### What is required
Your answer should be a single number, the count of lines in the material with the string "cone".

--- Provided information ---

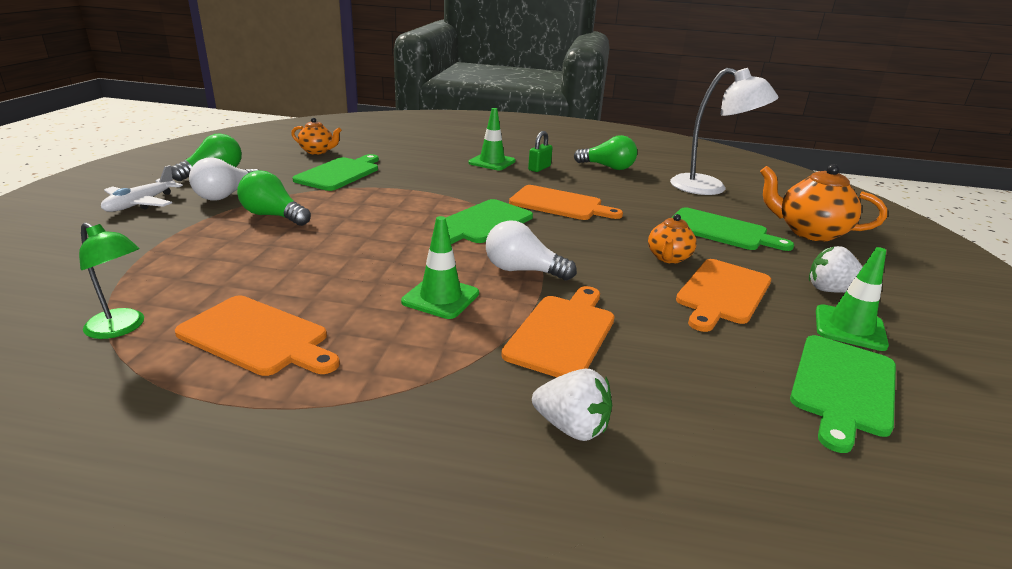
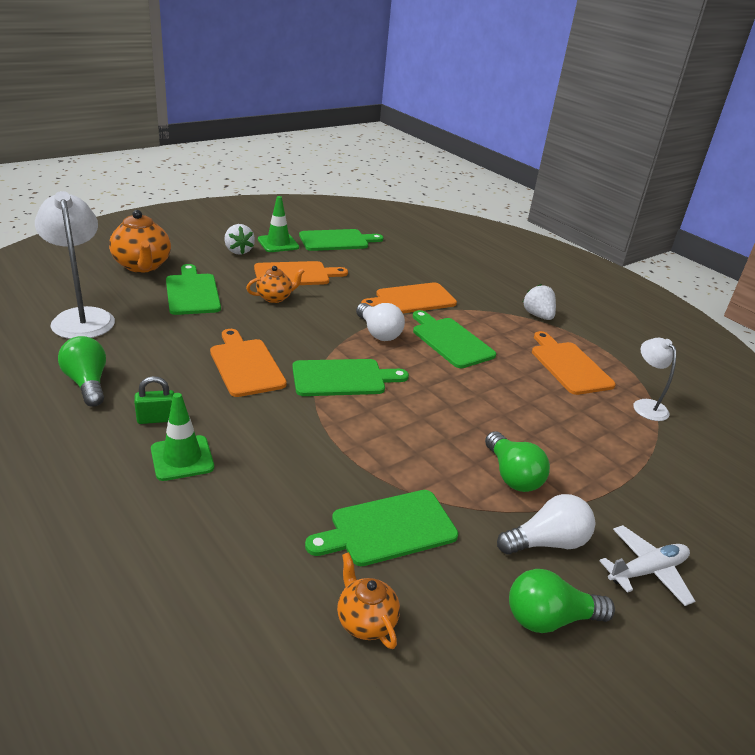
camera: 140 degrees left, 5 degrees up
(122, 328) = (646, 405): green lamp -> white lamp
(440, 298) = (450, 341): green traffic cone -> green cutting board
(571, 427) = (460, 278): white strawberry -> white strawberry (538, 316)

---
--- Provided information ---

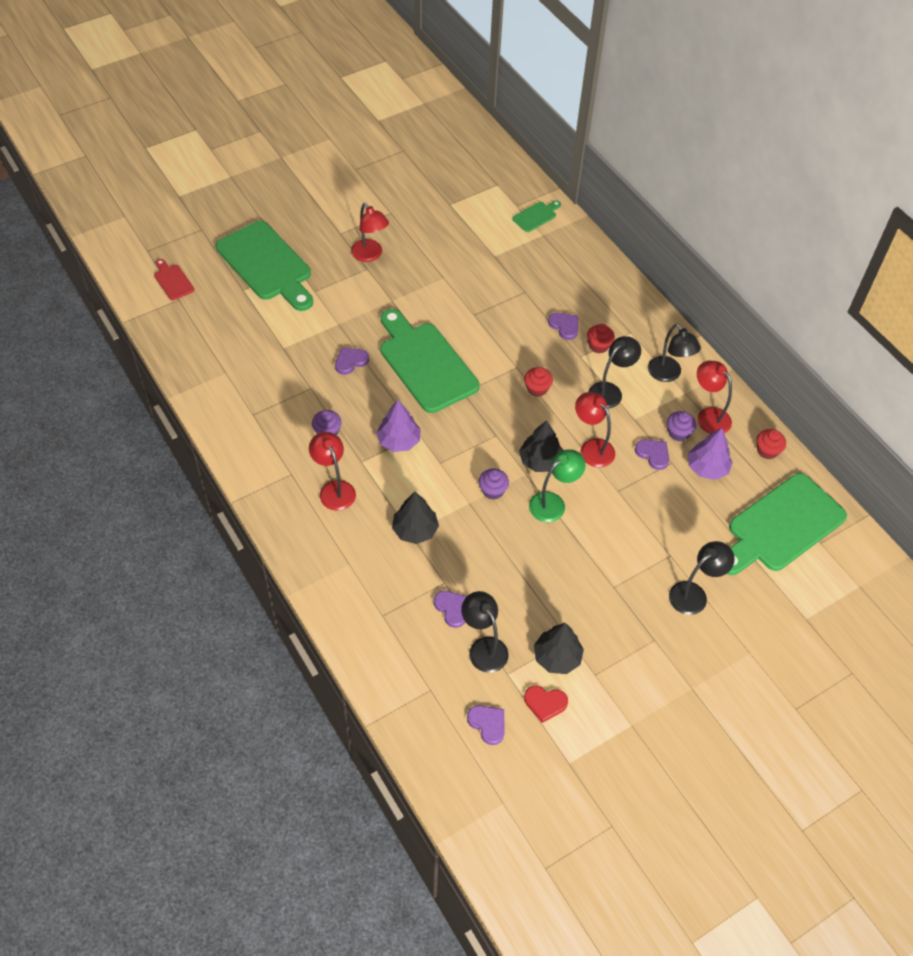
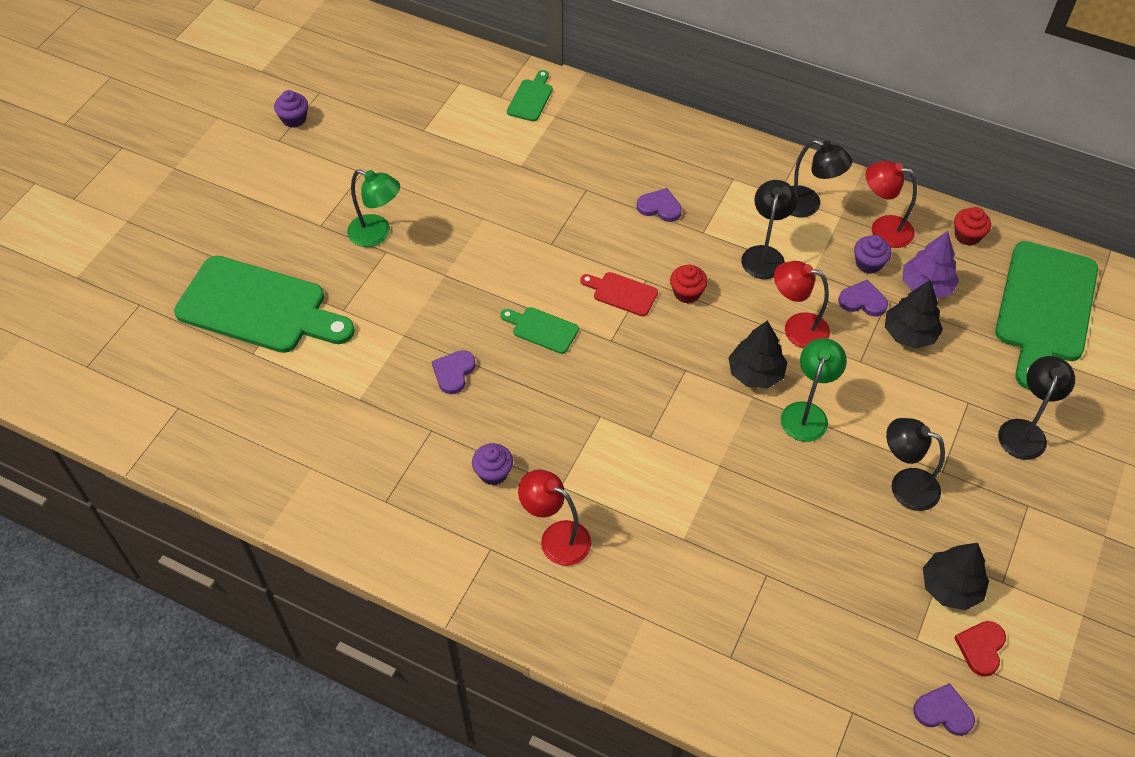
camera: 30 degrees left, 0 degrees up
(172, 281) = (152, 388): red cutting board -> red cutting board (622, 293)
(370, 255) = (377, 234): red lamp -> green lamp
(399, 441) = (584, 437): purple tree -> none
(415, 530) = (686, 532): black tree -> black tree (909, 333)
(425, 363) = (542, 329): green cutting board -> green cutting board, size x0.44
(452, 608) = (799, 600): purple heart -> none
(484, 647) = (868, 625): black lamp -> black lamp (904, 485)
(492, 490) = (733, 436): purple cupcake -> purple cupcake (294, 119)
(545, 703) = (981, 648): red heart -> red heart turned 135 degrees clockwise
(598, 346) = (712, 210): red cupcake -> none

---
--- Provided information ---

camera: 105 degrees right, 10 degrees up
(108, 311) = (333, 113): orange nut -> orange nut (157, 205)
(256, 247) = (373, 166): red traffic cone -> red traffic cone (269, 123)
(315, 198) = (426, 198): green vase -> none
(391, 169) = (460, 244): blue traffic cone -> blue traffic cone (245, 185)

---

### Output of the task
3